- [SOURCE MATERIAL]:
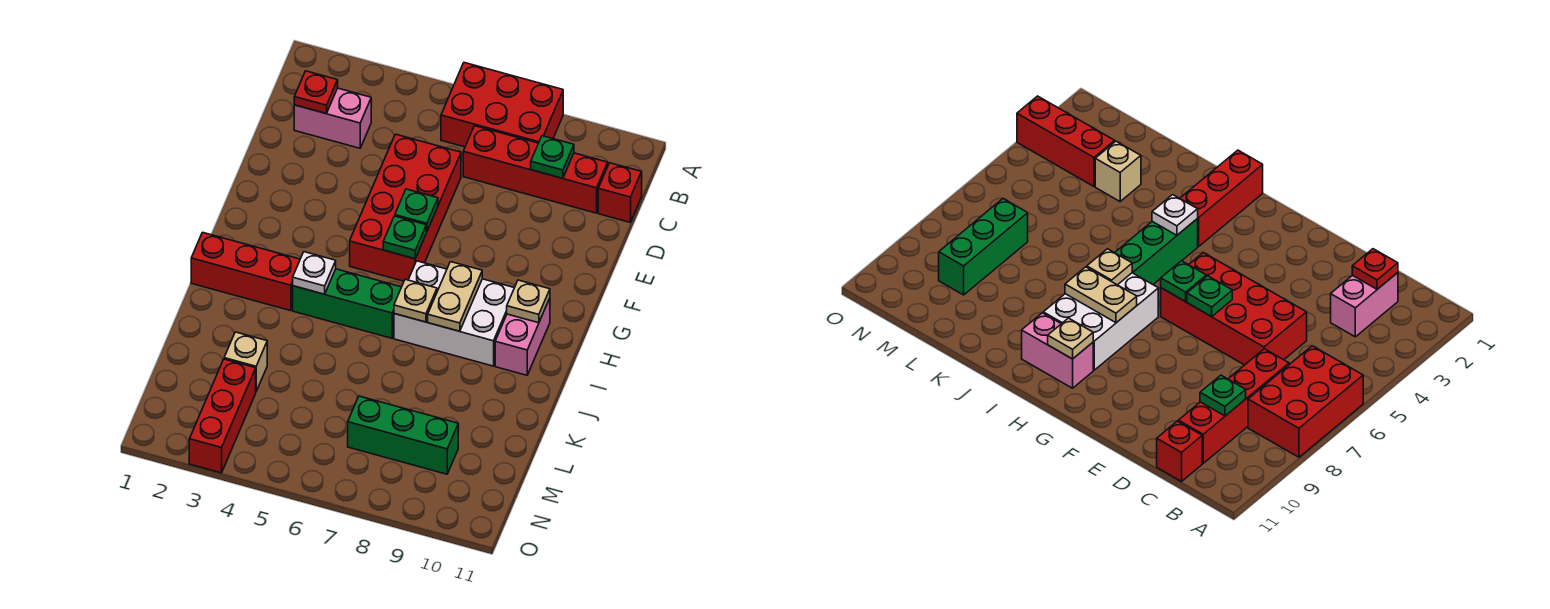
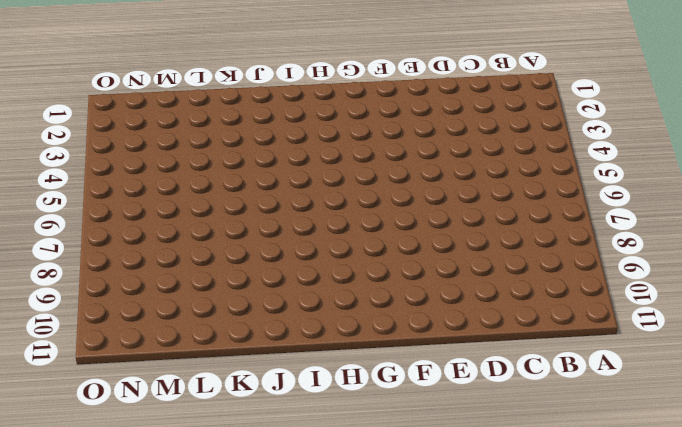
none -> red brick A6:B8 level 1
none -> pink brick C2:C3 level 1
none -> red brick C7:C10 level 1

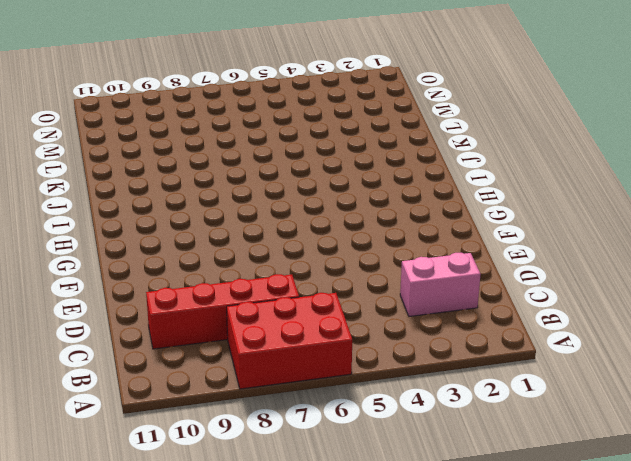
none -> red brick C11 level 1
none -> red brick D5:G6 level 1
none -> white brick H7:I9 level 1

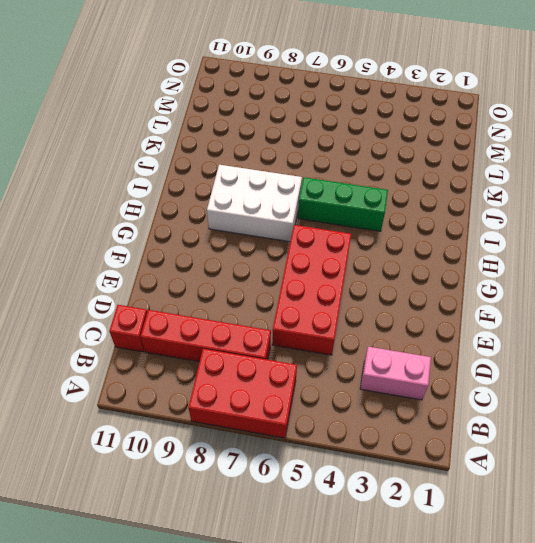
none -> pink brick H10:I10 level 1
none -> red brick I1:I3 level 1
none -> tan brick L3 level 1

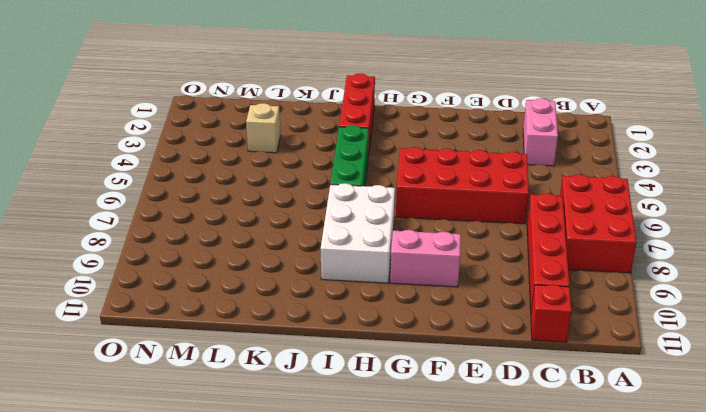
pink brick F9:G9 level 1 -> pink brick H10:I10 level 1
none -> red brick M3:O3 level 1
none -> green brick M7:M9 level 1
none -> red plate C2 level 2

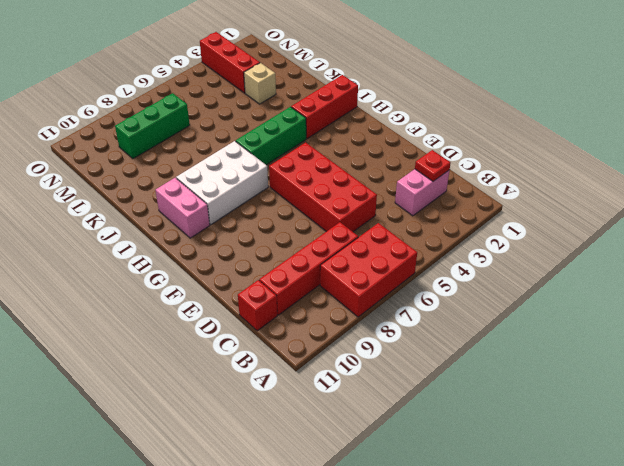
none -> green plate C9 level 2
none -> green plate F6 level 2
none -> green plate G6 level 2

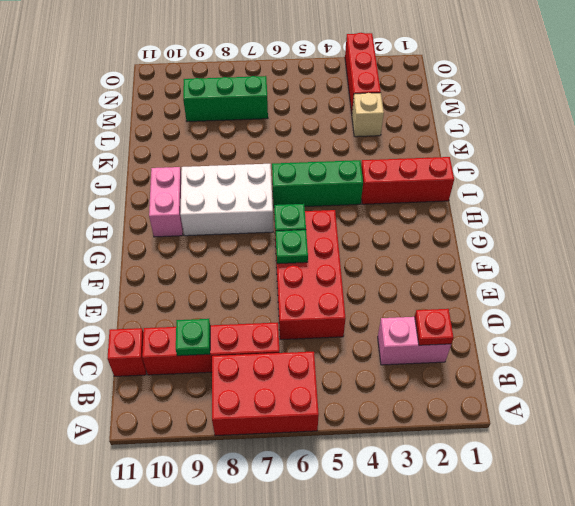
none -> tan plate H8:I8 level 2
none -> tan plate H10 level 2
none -> white plate I4 level 2

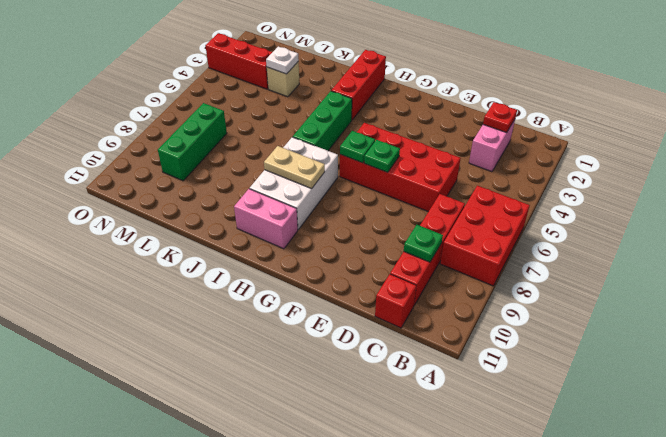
white plate L3 level 2 -> white plate I4 level 2
none -> tan plate H10 level 2
none -> tan plate I7 level 2

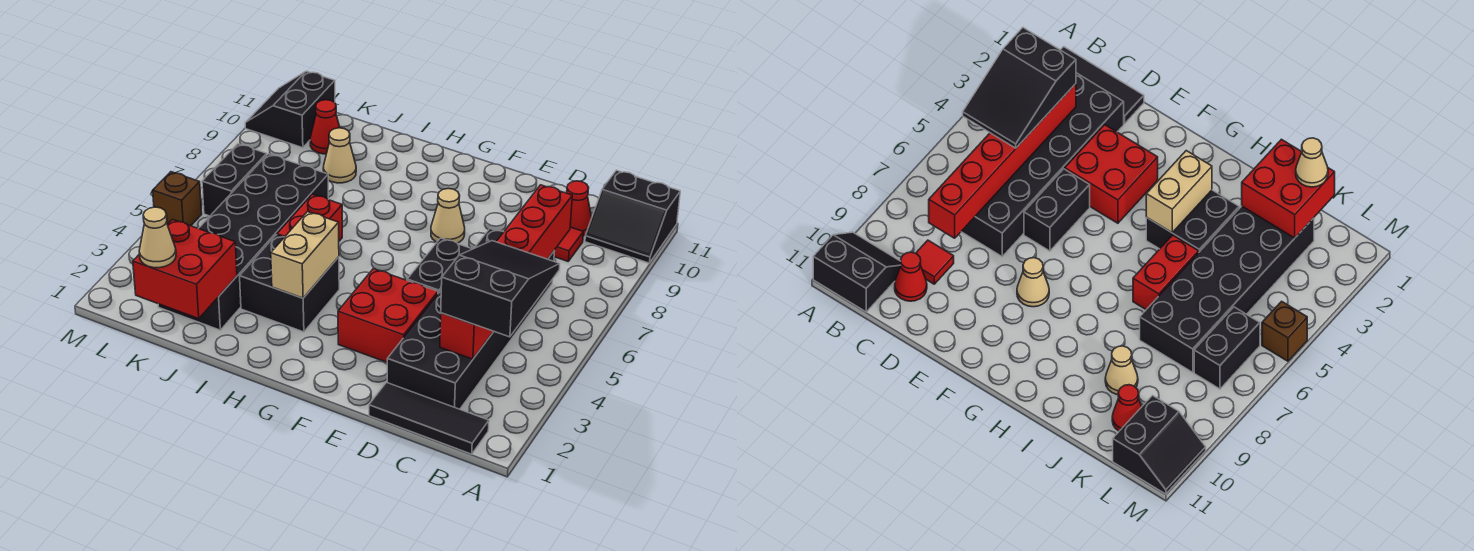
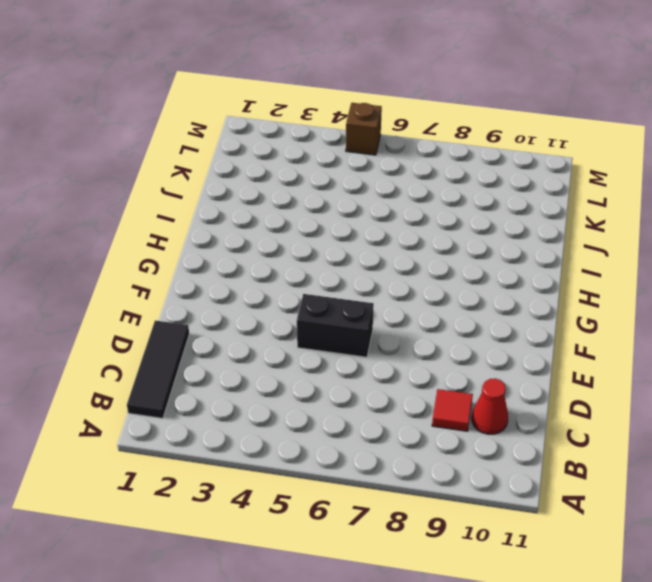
none -> black slope A10:B11 level 1 top 11
none -> black brick C2:D7 level 1
none -> red brick E3:F4 level 1

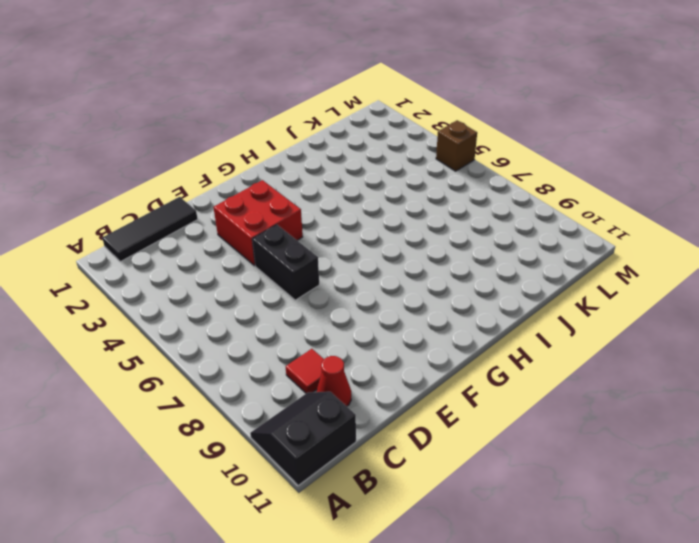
none -> black brick C2:D7 level 1
none -> tan cone F8 level 1
none -> black brick H3:I4 level 1

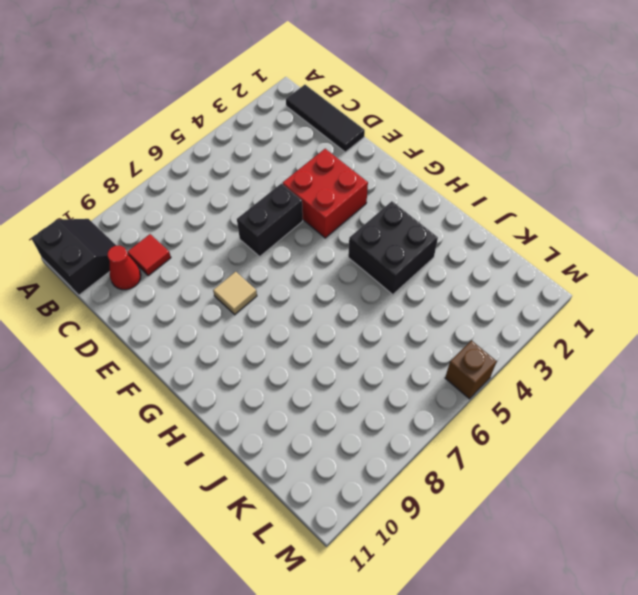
tan tile F8 level 1 -> tan cone F8 level 1
none -> black brick C2:D7 level 1
none -> red brick I5:I6 level 1
none -> black brick J2:K7 level 1

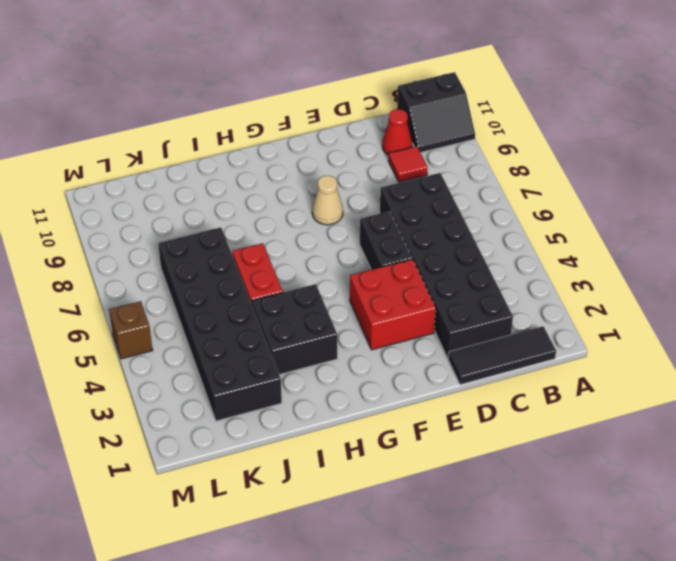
none -> tan cone J9 level 1
none -> red cone K10 level 1
none -> black brick L6:L7 level 1

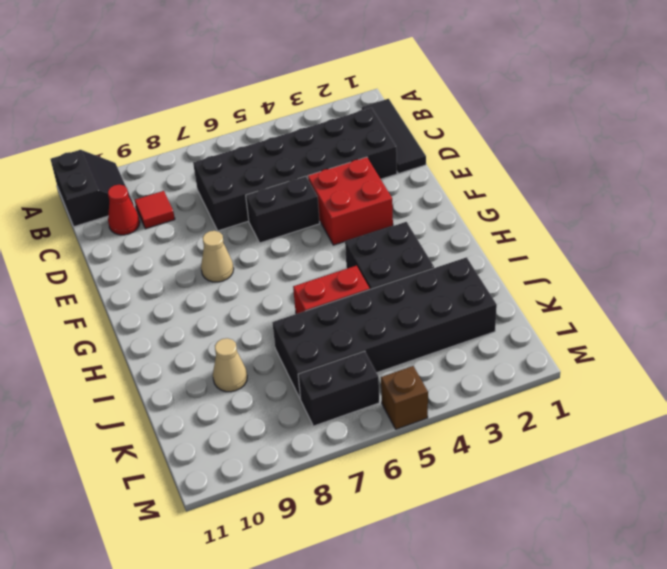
none -> red cone K10 level 1
none -> black slope L10:M11 level 1 top L
none -> red brick C3:C8 level 2

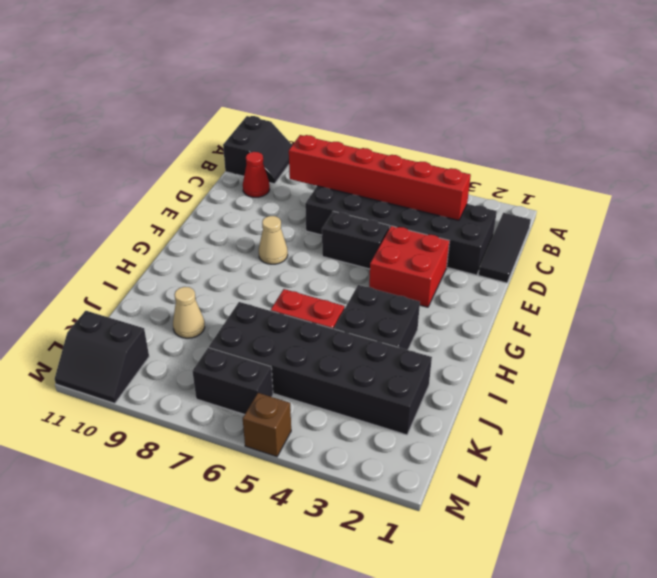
none -> red tile C9 level 1
none -> red cone K10 level 1
none -> tan brick H3:H4 level 2

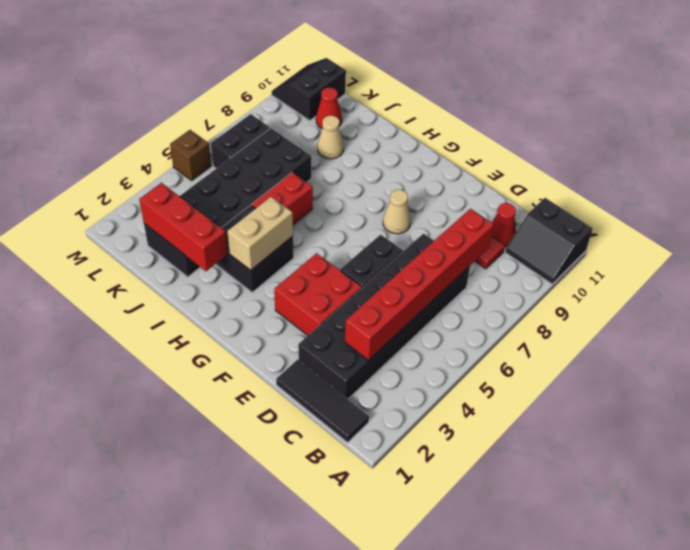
red brick I2:K2 level 2 -> red brick J1:K2 level 2
none -> black slope B3:C5 level 3 top 3
none -> tan cone K1 level 3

- [ASSIGNED TASK]:
Output an exact copy of the lines from the one with "none -> red plate C2 level 2" through the closing line of the records, inclusive, without any images.

- [ANSWER SPACE]:
none -> red plate C2 level 2

none -> green plate C9 level 2
none -> green plate F6 level 2
none -> green plate G6 level 2

none -> tan plate H8:I8 level 2
none -> tan plate H10 level 2
none -> white plate I4 level 2

white plate L3 level 2 -> white plate I4 level 2
none -> tan plate H10 level 2
none -> tan plate I7 level 2

none -> black slope A10:B11 level 1 top 11
none -> black brick C2:D7 level 1
none -> red brick E3:F4 level 1

none -> black brick C2:D7 level 1
none -> tan cone F8 level 1
none -> black brick H3:I4 level 1

tan tile F8 level 1 -> tan cone F8 level 1
none -> black brick C2:D7 level 1
none -> red brick I5:I6 level 1
none -> black brick J2:K7 level 1

none -> tan cone J9 level 1
none -> red cone K10 level 1
none -> black brick L6:L7 level 1

none -> red cone K10 level 1
none -> black slope L10:M11 level 1 top L
none -> red brick C3:C8 level 2

none -> red tile C9 level 1
none -> red cone K10 level 1
none -> tan brick H3:H4 level 2

red brick I2:K2 level 2 -> red brick J1:K2 level 2
none -> black slope B3:C5 level 3 top 3
none -> tan cone K1 level 3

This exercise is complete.